■ **What is required**: Beginning at the line that contains "green hexagon: (146, 367)", write out every line down to the end of the records, with both ends kept and nothing added.

== Listed records ==

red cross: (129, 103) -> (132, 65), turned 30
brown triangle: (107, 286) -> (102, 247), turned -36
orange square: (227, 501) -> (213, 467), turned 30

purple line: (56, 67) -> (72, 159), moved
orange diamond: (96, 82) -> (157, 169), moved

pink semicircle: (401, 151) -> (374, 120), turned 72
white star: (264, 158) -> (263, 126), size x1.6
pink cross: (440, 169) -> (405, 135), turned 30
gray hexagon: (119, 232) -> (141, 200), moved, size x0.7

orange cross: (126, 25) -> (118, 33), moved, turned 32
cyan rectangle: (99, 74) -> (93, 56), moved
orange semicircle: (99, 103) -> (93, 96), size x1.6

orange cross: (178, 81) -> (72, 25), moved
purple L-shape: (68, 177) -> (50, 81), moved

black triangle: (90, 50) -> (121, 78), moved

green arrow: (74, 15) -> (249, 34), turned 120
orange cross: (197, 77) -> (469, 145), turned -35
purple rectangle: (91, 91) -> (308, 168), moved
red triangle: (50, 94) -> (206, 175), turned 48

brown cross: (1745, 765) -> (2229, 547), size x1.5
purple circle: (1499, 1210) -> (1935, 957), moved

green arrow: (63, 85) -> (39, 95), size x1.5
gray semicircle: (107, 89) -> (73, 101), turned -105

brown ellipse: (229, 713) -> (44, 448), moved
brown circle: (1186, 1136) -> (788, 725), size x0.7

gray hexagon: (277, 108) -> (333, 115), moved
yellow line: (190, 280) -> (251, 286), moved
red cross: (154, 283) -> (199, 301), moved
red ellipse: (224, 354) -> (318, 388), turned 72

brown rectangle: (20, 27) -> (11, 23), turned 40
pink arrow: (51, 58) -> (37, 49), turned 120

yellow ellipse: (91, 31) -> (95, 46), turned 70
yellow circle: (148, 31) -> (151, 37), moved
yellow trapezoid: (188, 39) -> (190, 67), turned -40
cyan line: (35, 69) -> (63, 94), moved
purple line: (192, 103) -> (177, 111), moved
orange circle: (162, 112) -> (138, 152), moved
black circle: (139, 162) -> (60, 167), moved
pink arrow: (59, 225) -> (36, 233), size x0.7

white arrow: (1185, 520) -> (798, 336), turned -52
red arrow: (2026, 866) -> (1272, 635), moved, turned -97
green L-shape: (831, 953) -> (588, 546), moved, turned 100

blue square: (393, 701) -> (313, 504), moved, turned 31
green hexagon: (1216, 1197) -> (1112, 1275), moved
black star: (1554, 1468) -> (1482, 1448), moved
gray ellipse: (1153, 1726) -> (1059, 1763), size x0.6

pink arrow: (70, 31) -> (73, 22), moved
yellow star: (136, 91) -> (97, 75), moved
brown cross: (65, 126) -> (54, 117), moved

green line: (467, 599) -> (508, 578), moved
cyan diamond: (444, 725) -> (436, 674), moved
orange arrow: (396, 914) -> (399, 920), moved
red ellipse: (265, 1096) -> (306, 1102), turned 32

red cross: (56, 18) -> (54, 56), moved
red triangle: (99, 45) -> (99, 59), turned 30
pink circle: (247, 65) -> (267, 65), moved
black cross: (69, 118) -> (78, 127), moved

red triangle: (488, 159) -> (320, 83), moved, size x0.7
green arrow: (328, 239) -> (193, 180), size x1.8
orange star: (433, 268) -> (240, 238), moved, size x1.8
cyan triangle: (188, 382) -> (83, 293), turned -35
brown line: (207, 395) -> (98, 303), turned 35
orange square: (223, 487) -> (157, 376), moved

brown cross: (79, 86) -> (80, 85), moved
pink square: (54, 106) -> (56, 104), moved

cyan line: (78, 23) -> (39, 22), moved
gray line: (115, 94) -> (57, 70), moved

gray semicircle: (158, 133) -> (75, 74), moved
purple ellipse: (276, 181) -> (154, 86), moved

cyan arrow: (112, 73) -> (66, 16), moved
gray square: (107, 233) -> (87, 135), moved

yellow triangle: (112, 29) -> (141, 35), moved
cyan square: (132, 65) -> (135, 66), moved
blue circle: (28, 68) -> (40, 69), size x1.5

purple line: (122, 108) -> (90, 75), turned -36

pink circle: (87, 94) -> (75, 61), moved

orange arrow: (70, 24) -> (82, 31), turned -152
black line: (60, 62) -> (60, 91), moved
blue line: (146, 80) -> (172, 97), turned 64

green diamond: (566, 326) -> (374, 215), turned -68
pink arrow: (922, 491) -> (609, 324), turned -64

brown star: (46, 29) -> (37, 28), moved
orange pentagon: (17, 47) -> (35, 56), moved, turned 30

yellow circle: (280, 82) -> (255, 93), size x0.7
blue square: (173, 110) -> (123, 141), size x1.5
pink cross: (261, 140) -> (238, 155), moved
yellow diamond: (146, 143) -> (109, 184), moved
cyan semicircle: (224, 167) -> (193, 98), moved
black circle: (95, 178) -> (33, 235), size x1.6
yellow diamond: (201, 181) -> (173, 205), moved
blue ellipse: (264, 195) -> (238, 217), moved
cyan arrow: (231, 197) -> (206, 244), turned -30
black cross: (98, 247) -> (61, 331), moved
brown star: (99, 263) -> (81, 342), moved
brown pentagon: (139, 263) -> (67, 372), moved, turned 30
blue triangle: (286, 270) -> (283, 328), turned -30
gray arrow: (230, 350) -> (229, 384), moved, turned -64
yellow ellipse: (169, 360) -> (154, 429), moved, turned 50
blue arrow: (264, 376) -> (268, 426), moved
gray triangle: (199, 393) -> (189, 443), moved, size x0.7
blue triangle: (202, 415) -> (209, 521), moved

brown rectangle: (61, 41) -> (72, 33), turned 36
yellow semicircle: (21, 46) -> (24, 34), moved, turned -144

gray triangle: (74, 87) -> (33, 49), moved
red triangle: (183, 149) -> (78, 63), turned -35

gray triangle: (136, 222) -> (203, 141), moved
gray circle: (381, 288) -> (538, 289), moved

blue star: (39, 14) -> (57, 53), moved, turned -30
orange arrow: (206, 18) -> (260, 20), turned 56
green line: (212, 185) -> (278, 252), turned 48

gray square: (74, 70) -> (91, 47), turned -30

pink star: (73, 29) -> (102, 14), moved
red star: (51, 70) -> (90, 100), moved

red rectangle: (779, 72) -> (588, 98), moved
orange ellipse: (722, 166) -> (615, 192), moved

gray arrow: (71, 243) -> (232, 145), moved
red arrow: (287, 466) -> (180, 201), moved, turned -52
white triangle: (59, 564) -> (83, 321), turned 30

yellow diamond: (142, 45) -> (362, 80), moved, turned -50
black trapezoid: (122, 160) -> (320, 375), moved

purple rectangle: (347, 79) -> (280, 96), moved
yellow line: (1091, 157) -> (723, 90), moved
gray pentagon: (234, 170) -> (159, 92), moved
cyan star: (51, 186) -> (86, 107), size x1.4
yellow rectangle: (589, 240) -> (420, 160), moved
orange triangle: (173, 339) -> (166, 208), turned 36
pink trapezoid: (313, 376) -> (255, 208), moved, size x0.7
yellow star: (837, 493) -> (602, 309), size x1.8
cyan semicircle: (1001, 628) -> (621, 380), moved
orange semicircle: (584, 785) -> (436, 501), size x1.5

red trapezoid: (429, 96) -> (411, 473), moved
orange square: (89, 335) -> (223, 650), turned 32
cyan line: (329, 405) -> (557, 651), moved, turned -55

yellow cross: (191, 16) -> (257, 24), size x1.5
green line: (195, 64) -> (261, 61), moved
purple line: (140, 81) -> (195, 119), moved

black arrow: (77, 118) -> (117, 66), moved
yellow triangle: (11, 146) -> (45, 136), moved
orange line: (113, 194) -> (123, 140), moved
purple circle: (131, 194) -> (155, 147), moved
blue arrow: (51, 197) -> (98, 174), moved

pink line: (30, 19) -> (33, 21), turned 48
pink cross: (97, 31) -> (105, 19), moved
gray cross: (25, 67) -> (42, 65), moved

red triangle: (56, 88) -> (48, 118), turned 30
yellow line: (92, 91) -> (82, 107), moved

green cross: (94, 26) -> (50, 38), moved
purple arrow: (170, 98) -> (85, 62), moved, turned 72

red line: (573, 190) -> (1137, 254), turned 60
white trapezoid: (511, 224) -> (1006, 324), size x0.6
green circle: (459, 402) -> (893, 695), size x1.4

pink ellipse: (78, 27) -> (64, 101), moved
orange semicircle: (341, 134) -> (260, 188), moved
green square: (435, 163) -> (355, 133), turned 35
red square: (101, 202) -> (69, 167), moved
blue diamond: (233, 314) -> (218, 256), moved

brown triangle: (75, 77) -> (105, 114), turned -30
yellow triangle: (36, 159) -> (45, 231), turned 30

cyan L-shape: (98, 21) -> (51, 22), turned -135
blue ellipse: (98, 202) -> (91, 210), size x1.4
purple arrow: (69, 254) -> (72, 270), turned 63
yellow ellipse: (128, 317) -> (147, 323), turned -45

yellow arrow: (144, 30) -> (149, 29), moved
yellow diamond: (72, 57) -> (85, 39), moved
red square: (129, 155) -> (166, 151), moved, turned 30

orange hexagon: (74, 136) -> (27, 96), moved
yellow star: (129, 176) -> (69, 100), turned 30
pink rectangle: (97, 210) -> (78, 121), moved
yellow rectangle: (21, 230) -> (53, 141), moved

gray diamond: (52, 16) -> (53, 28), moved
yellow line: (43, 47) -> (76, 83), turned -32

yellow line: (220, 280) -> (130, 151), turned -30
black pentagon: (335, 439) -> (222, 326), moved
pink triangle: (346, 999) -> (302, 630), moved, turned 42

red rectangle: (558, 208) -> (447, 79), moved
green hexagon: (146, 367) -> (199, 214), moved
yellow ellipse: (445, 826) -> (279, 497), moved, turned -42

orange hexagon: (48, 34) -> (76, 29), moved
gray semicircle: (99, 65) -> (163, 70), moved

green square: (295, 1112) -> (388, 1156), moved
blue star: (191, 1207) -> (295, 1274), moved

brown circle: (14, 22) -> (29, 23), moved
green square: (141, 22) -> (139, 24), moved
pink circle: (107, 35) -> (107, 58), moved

===

■ **Result of the exercise**:
green hexagon: (146, 367) -> (199, 214), moved
yellow ellipse: (445, 826) -> (279, 497), moved, turned -42

orange hexagon: (48, 34) -> (76, 29), moved
gray semicircle: (99, 65) -> (163, 70), moved

green square: (295, 1112) -> (388, 1156), moved
blue star: (191, 1207) -> (295, 1274), moved

brown circle: (14, 22) -> (29, 23), moved
green square: (141, 22) -> (139, 24), moved
pink circle: (107, 35) -> (107, 58), moved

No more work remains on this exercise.